■ WHAT THE TASK ASKS: Print, exactly as written, every line from the first line of the records below through the line containing "(373, 238) = (429, 180): green", and nothing further.

Object correspondence data:

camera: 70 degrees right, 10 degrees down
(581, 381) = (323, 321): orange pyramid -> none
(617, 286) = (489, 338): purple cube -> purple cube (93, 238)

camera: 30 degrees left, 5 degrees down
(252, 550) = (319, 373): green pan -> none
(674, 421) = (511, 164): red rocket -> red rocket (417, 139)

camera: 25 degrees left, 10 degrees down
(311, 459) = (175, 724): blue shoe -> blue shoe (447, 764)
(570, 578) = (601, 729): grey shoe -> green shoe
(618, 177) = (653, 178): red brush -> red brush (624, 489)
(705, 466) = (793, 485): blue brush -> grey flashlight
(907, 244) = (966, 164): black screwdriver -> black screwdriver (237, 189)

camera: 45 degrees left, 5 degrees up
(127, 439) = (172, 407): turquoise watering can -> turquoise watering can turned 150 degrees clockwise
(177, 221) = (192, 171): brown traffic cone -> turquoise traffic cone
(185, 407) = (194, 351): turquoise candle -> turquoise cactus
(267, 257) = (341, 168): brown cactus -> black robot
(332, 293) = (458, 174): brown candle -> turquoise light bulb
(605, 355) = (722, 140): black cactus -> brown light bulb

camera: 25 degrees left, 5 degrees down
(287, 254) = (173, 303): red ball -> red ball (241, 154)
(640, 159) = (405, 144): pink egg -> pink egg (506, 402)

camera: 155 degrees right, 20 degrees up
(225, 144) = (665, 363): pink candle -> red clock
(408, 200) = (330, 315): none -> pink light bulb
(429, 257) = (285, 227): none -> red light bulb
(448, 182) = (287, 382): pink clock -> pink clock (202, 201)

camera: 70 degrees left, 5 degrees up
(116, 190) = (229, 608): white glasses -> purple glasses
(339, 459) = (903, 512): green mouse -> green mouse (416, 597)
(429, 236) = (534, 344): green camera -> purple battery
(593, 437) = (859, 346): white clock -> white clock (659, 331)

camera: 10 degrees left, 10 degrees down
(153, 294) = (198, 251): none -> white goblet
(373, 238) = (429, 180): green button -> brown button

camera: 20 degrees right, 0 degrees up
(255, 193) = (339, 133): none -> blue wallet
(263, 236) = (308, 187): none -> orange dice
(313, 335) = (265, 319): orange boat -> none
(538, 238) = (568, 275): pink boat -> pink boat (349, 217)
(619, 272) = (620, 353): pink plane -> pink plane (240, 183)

■ REPLY:
camera: 70 degrees right, 10 degrees down
(581, 381) = (323, 321): orange pyramid -> none
(617, 286) = (489, 338): purple cube -> purple cube (93, 238)

camera: 30 degrees left, 5 degrees down
(252, 550) = (319, 373): green pan -> none
(674, 421) = (511, 164): red rocket -> red rocket (417, 139)

camera: 25 degrees left, 10 degrees down
(311, 459) = (175, 724): blue shoe -> blue shoe (447, 764)
(570, 578) = (601, 729): grey shoe -> green shoe
(618, 177) = (653, 178): red brush -> red brush (624, 489)
(705, 466) = (793, 485): blue brush -> grey flashlight
(907, 244) = (966, 164): black screwdriver -> black screwdriver (237, 189)

camera: 45 degrees left, 5 degrees up
(127, 439) = (172, 407): turquoise watering can -> turquoise watering can turned 150 degrees clockwise
(177, 221) = (192, 171): brown traffic cone -> turquoise traffic cone
(185, 407) = (194, 351): turquoise candle -> turquoise cactus
(267, 257) = (341, 168): brown cactus -> black robot
(332, 293) = (458, 174): brown candle -> turquoise light bulb
(605, 355) = (722, 140): black cactus -> brown light bulb

camera: 25 degrees left, 5 degrees down
(287, 254) = (173, 303): red ball -> red ball (241, 154)
(640, 159) = (405, 144): pink egg -> pink egg (506, 402)

camera: 155 degrees right, 20 degrees up
(225, 144) = (665, 363): pink candle -> red clock
(408, 200) = (330, 315): none -> pink light bulb
(429, 257) = (285, 227): none -> red light bulb
(448, 182) = (287, 382): pink clock -> pink clock (202, 201)

camera: 70 degrees left, 5 degrees up
(116, 190) = (229, 608): white glasses -> purple glasses
(339, 459) = (903, 512): green mouse -> green mouse (416, 597)
(429, 236) = (534, 344): green camera -> purple battery
(593, 437) = (859, 346): white clock -> white clock (659, 331)

camera: 10 degrees left, 10 degrees down
(153, 294) = (198, 251): none -> white goblet
(373, 238) = (429, 180): green button -> brown button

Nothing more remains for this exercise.